DATASET EXTRACT START

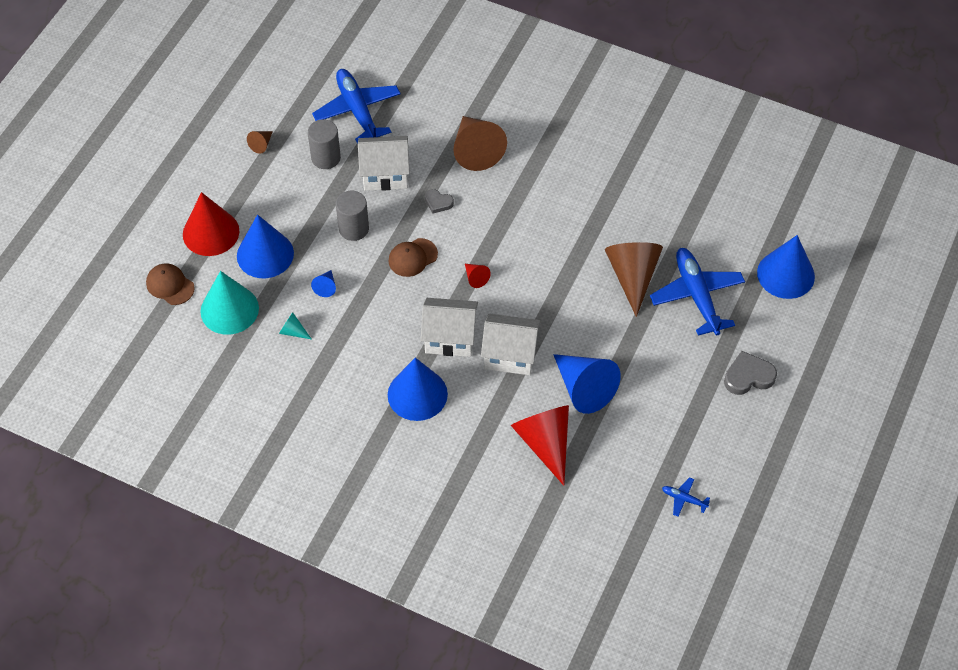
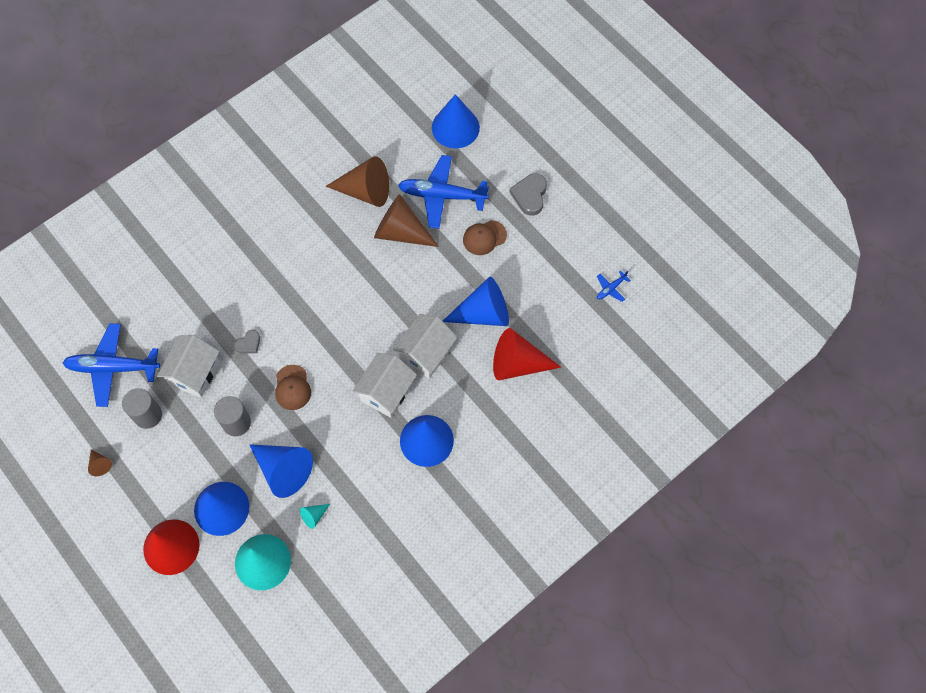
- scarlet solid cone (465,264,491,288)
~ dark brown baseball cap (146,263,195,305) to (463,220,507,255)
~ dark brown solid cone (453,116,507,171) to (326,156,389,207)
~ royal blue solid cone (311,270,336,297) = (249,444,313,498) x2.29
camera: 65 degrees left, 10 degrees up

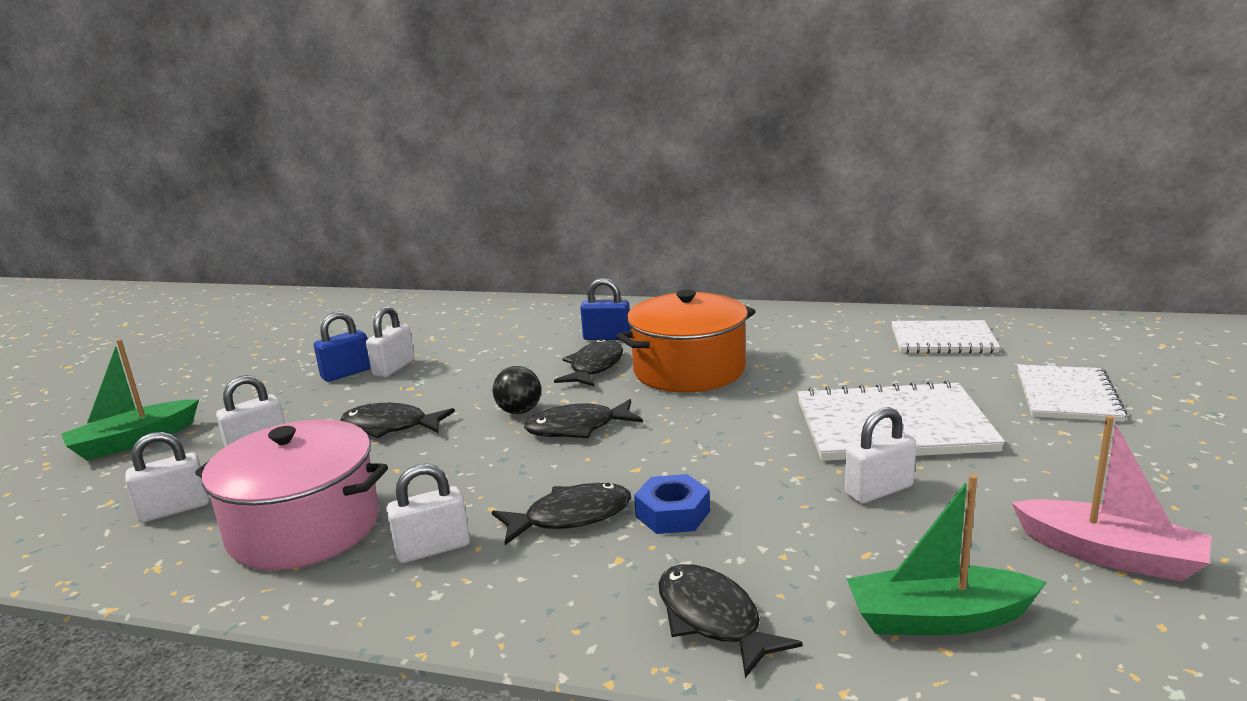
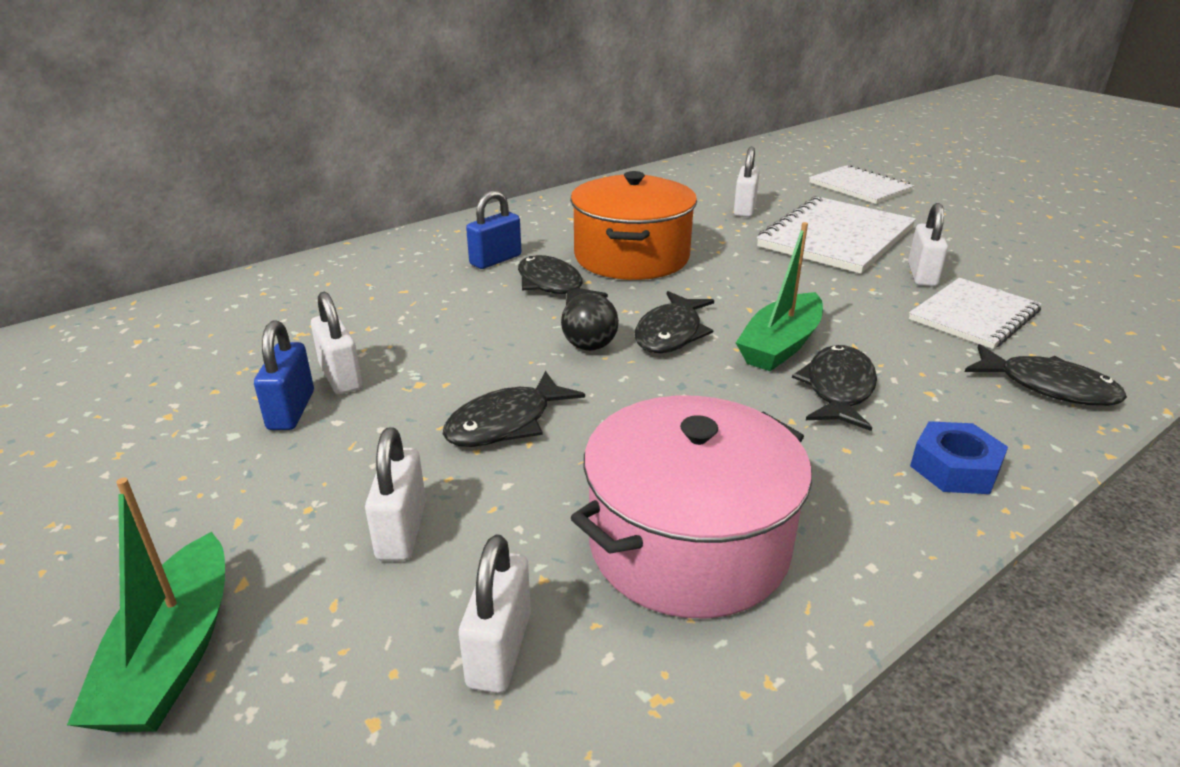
- rose-pink sailboat (1011,415,1212,581)
~ white lock (386,464,470,563) to (733,147,760,217)
~ royal blue hexagon nut (634,474,710,534) to (910,421,1008,494)
~ leaf-green sailboat (847,474,1047,635) to (736,222,823,371)
~ white notepad (891,320,1000,354) to (909,278,1042,349)
~ black fish figure (658,564,803,678) = (965,344,1127,406) 150 degrees counterclockwise
camera: 55 degrees left, 10 degrees up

DATASET EXTRACT END

THE PROBLEM:
Wherever a line of the records above contains the string "brown", copy that line out.

OUTPUT OF THE TASK:
~ dark brown baseball cap (146,263,195,305) to (463,220,507,255)
~ dark brown solid cone (453,116,507,171) to (326,156,389,207)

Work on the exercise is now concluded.